(Beginning of Data to process)

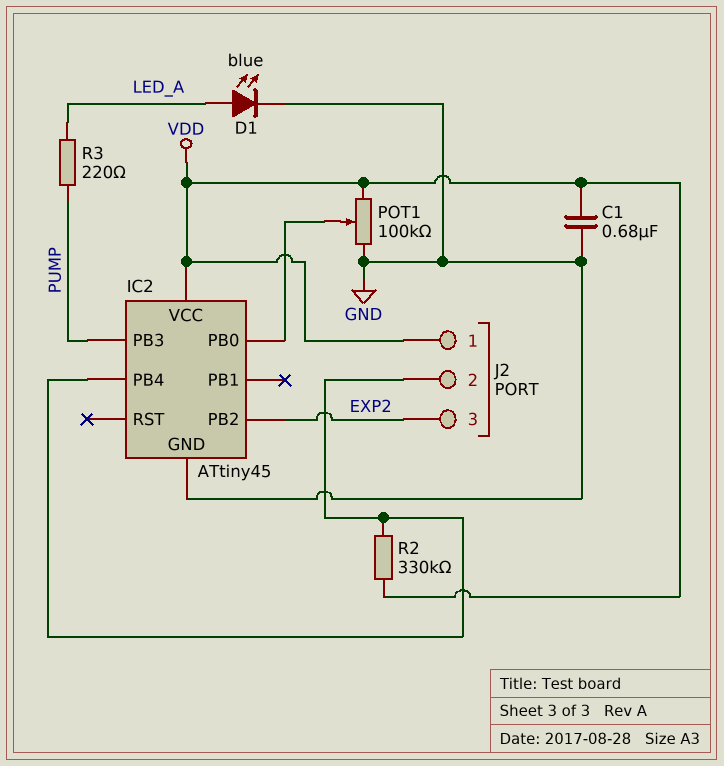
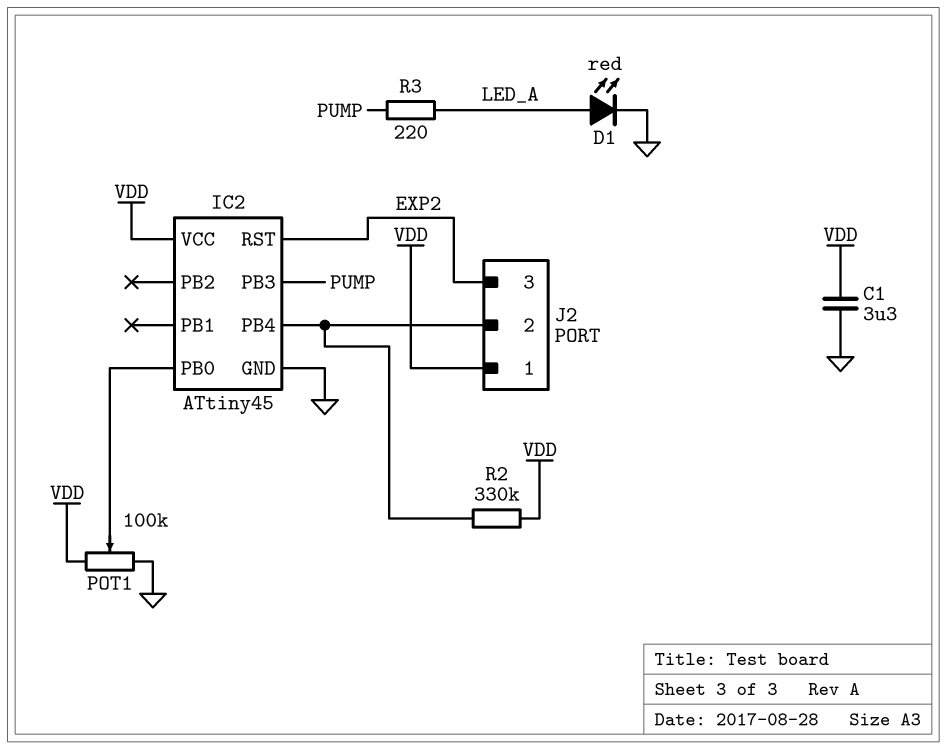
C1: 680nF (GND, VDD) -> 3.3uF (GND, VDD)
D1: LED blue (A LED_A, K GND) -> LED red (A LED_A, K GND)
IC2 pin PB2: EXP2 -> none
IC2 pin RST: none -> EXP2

(End of Data to process)
(Beginning of Data to process)

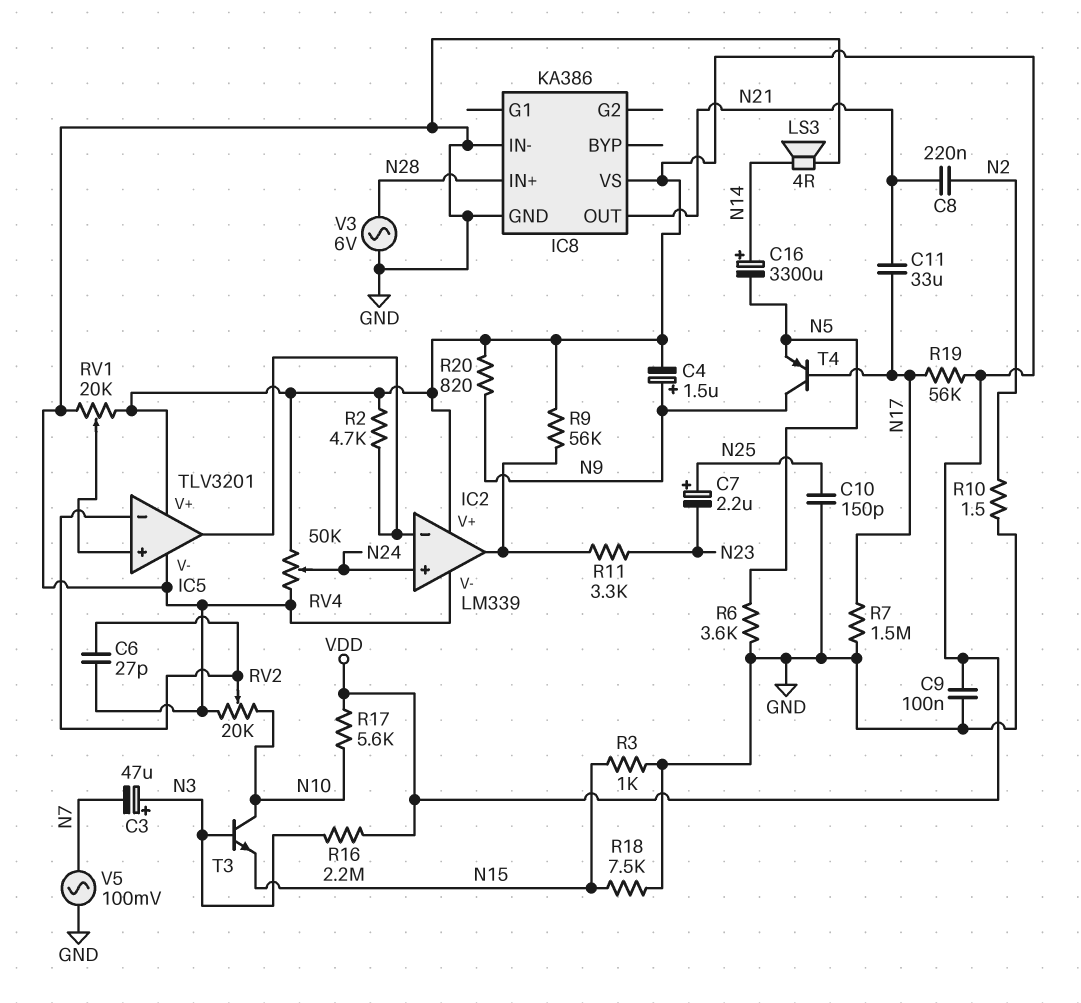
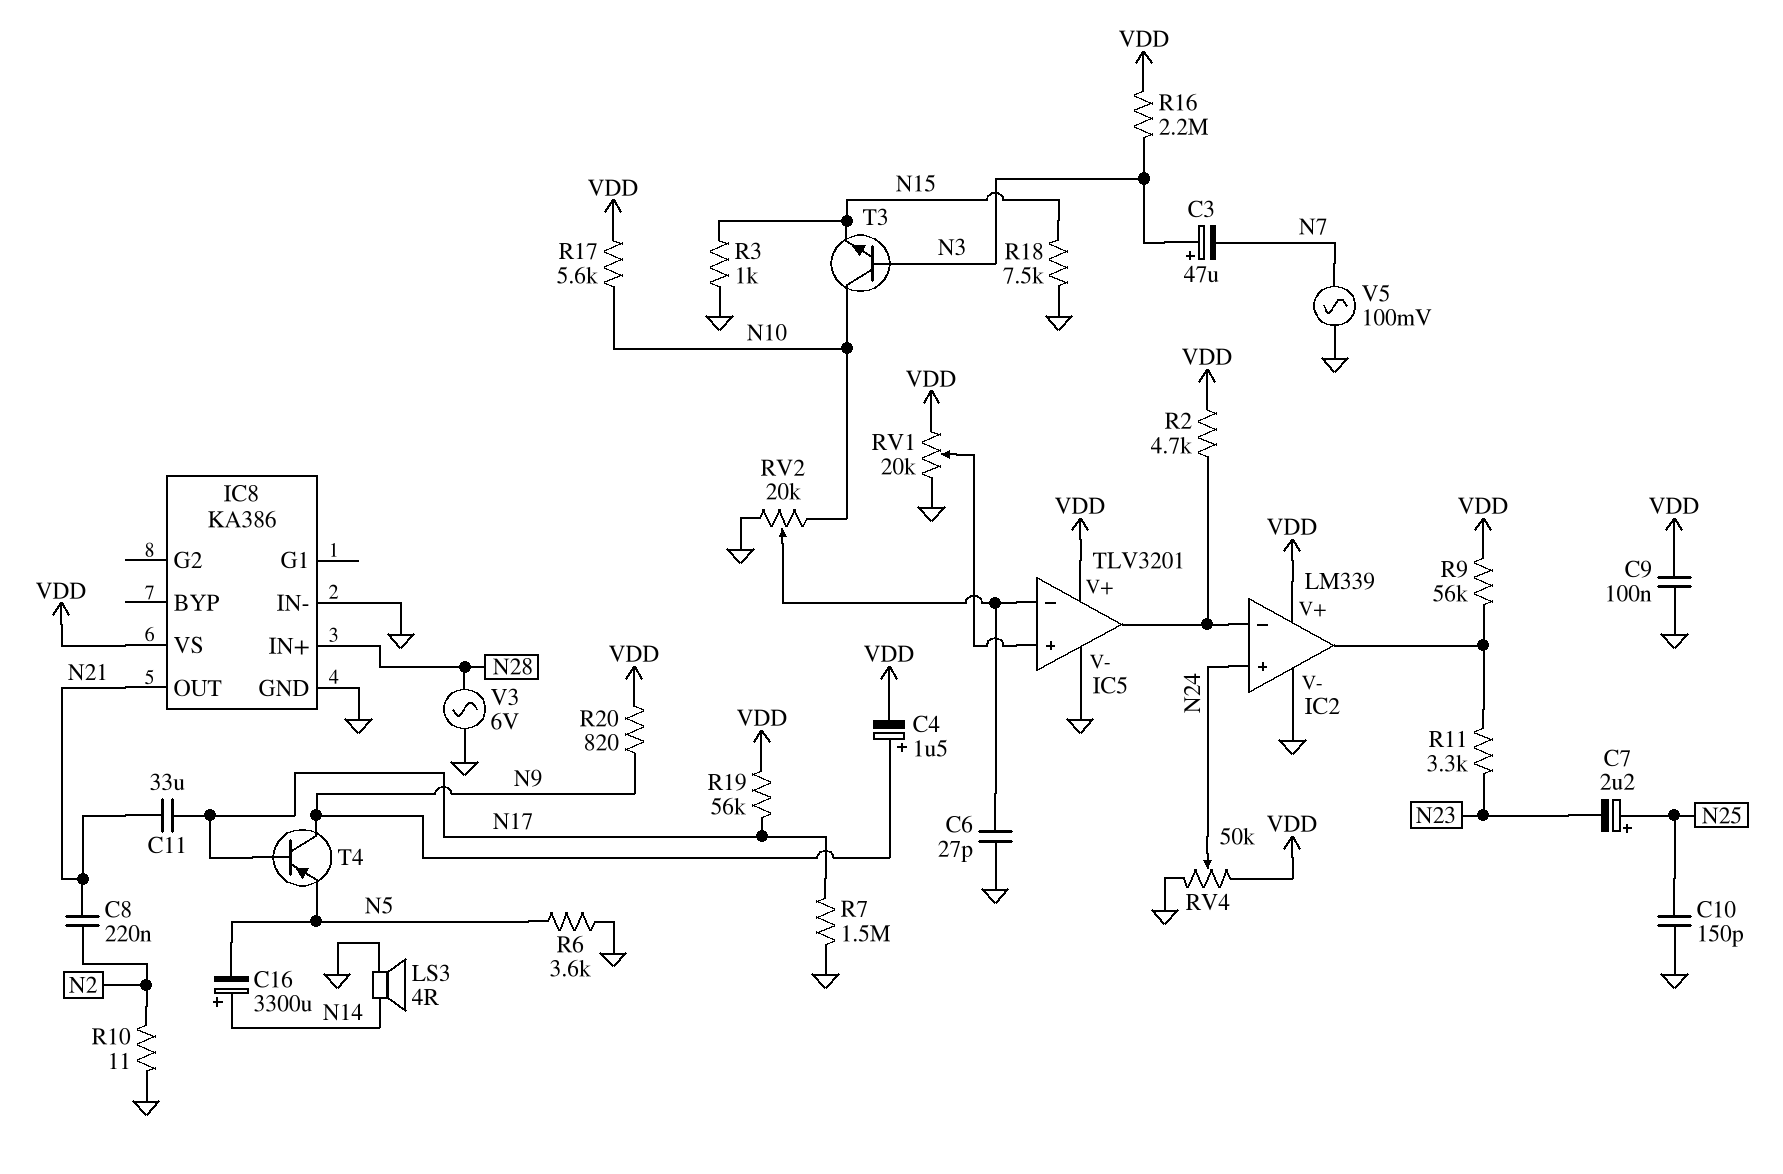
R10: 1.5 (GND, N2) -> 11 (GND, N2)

(End of Data to process)

§ **What to work on**
What lines above contain the word "none"? Please copy each one.

§ **Response to this task**
IC2 pin PB2: EXP2 -> none
IC2 pin RST: none -> EXP2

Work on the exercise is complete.